- [ACTIVITY]
Pictures stay out of the copy; output exactly the lines from the one containing "orange 1x4 tile [320,185,441,248]" through the end of the material.

- Opening Delimiter -

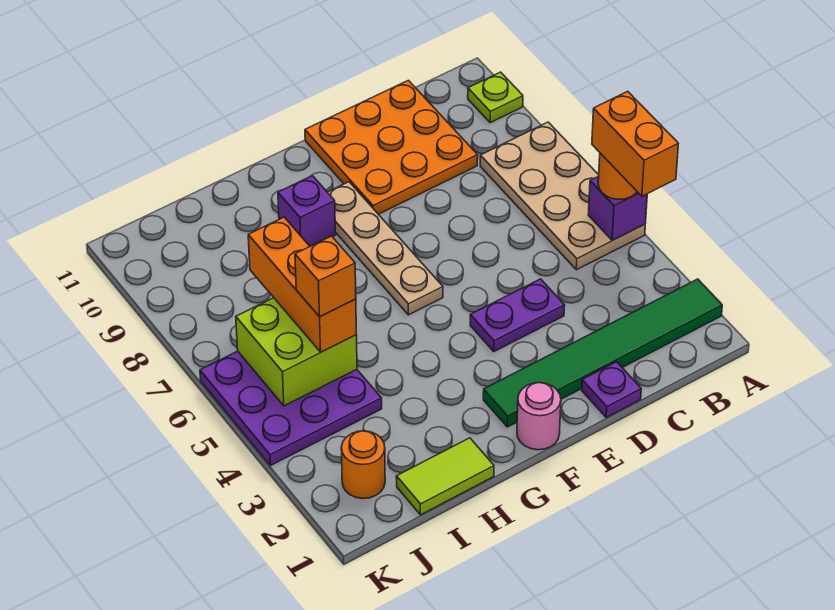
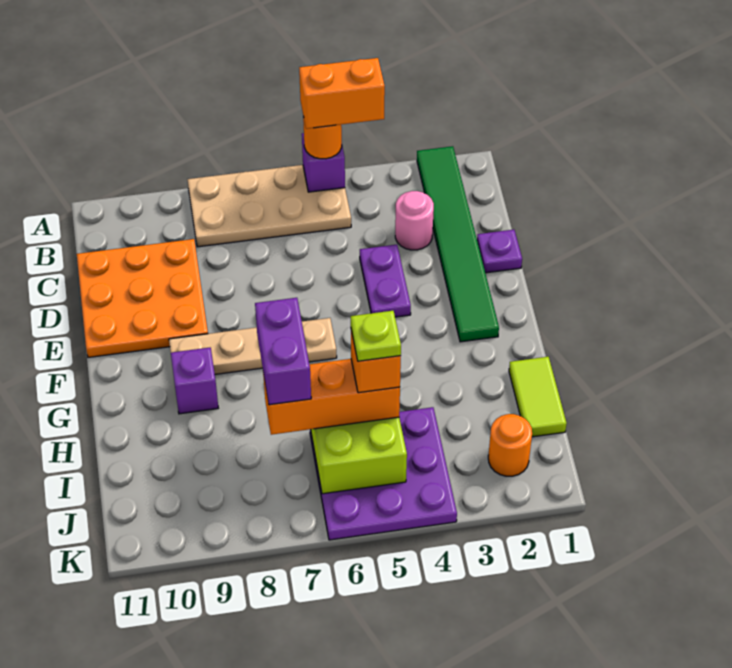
lime 1x1 plate [468,72,523,123] -> lime 1x1 plate moved to [351,311,401,361]
pink 1x1 round brick [517,383,561,450] -> pink 1x1 round brick moved to [395,191,434,250]
none -> purple 1x2 brick [255,298,311,405]

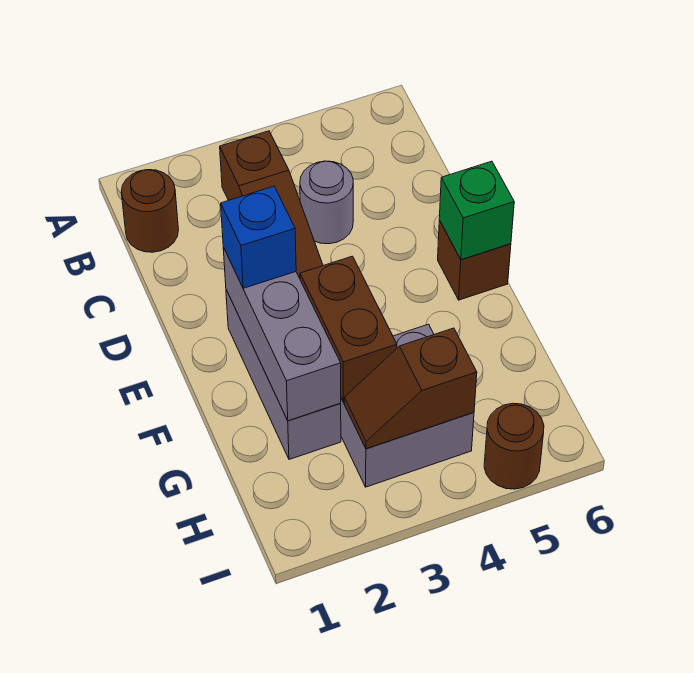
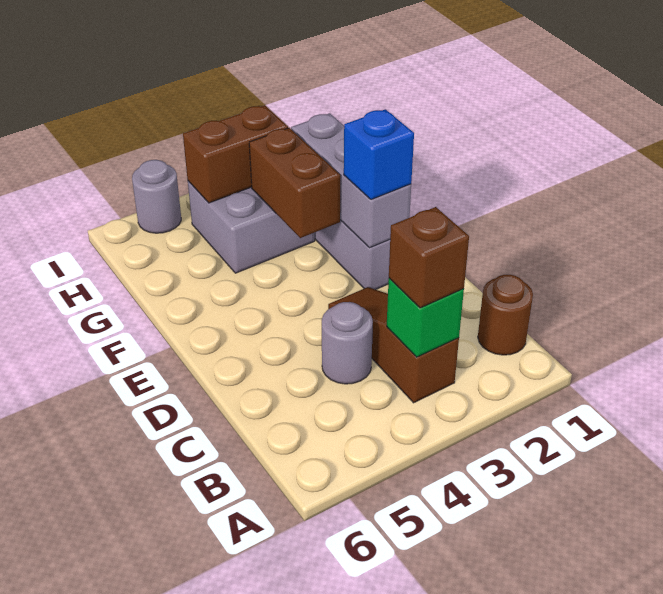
brown 1x1 brick [438,220,511,300] -> brown 1x1 brick moved to [389,207,469,308]
green 1x1 brick [439,161,514,260] -> green 1x1 brick moved to [387,278,464,357]
brown 1x2 slope [344,328,477,449] -> brown 1x2 brick [183,105,288,203]
brown 1x1 round brick [484,403,544,489] -> grey 1x1 round brick [132,160,181,233]

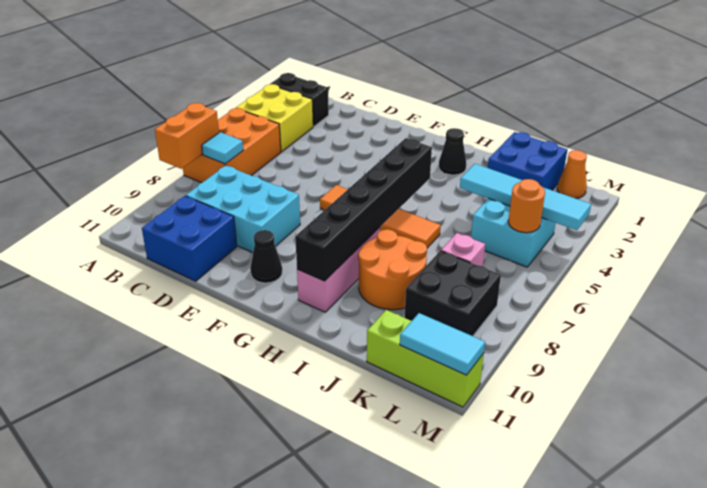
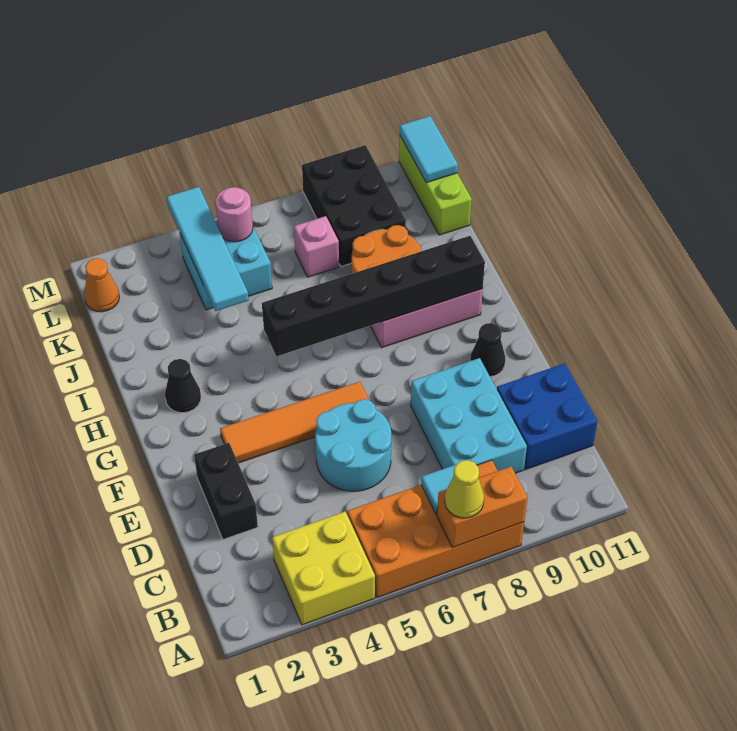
black 1x2 brick [270,73,329,127] -> black 1x2 brick moved to [194,443,258,539]
orange 2x3 brick [183,108,281,183] -> orange 2x4 brick [347,460,524,597]
none -> yellow 1x1 cone [445,460,484,518]
none -> cyan 2x2 round brick [315,399,391,491]
orange 1x4 tile [320,185,441,248] -> orange 1x4 tile turned to [220,382,369,463]
blue 2x2 brick [488,132,567,190] -> none
black 2x2 brick [405,251,501,336] -> black 2x3 brick [302,145,406,267]
orange 1x1 round brick [508,179,545,233] -> pink 1x1 round brick [216,187,253,242]

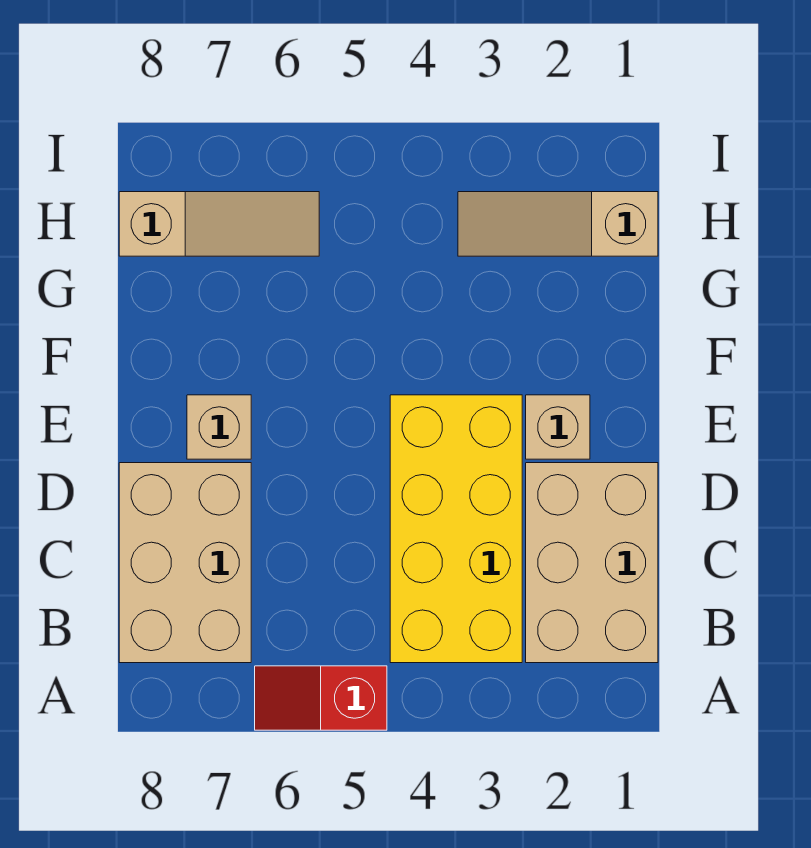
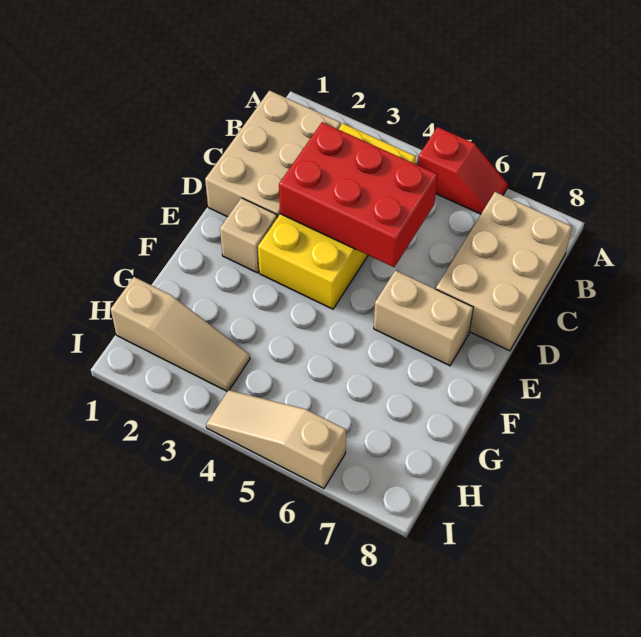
none -> red 2x3 brick [279,122,438,267]
tan 1x1 brick [187,395,251,459] -> tan 1x2 brick [374,270,473,366]
tan 1x3 slope [119,192,319,256] -> tan 1x3 slope moved to [206,390,346,488]

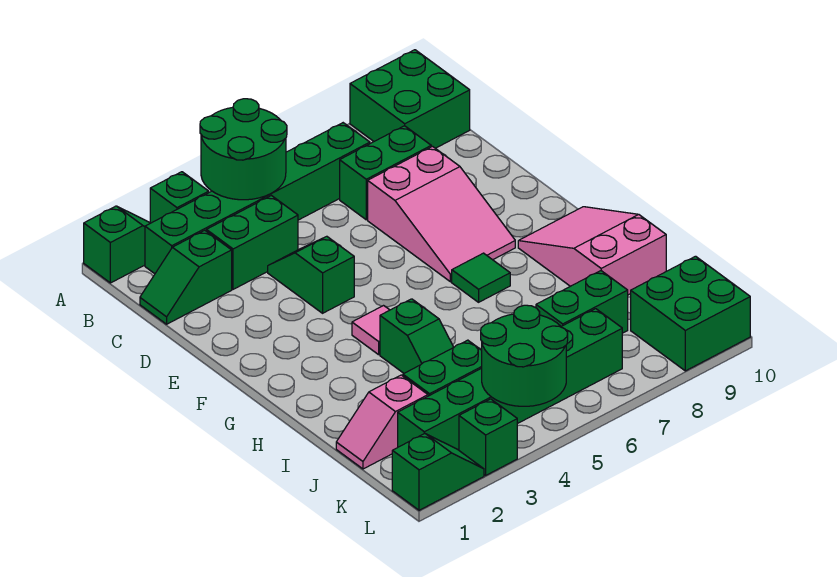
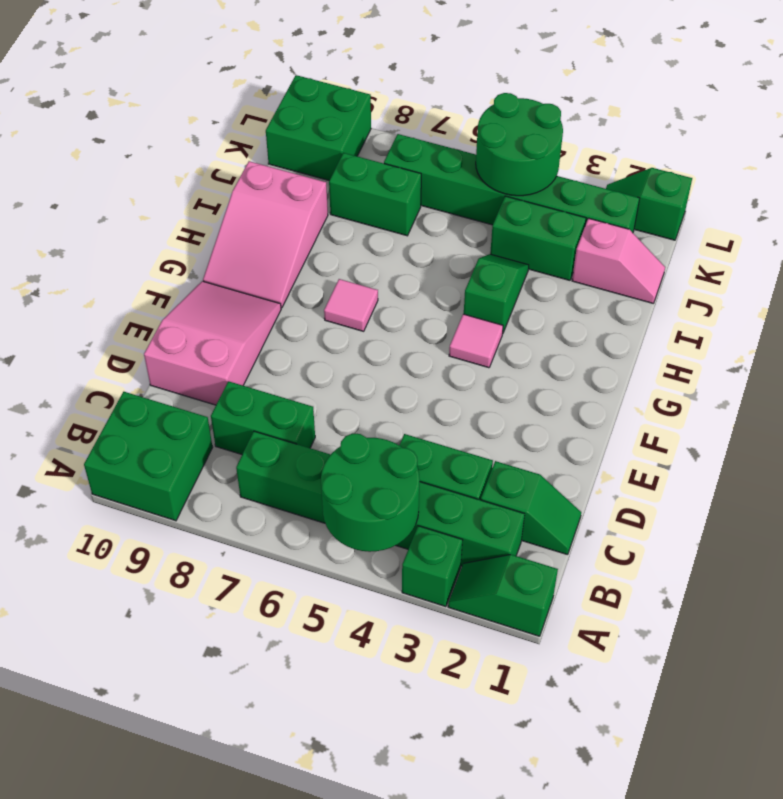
green 1x2 slope [268,236,354,313] -> none
pink 2x3 slope [368,147,515,282] -> pink 2x3 slope moved to [144,281,281,405]
green 1x1 tile [452,253,510,302] -> pink 1x1 tile [324,279,378,331]
green 1x1 brick [459,399,517,475] -> none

- Closing Delimiter -

- [RESPONSE TO THE TASK]
orange 1x4 tile [320,185,441,248] -> orange 1x4 tile turned to [220,382,369,463]
blue 2x2 brick [488,132,567,190] -> none
black 2x2 brick [405,251,501,336] -> black 2x3 brick [302,145,406,267]
orange 1x1 round brick [508,179,545,233] -> pink 1x1 round brick [216,187,253,242]

none -> red 2x3 brick [279,122,438,267]
tan 1x1 brick [187,395,251,459] -> tan 1x2 brick [374,270,473,366]
tan 1x3 slope [119,192,319,256] -> tan 1x3 slope moved to [206,390,346,488]

green 1x2 slope [268,236,354,313] -> none
pink 2x3 slope [368,147,515,282] -> pink 2x3 slope moved to [144,281,281,405]
green 1x1 tile [452,253,510,302] -> pink 1x1 tile [324,279,378,331]
green 1x1 brick [459,399,517,475] -> none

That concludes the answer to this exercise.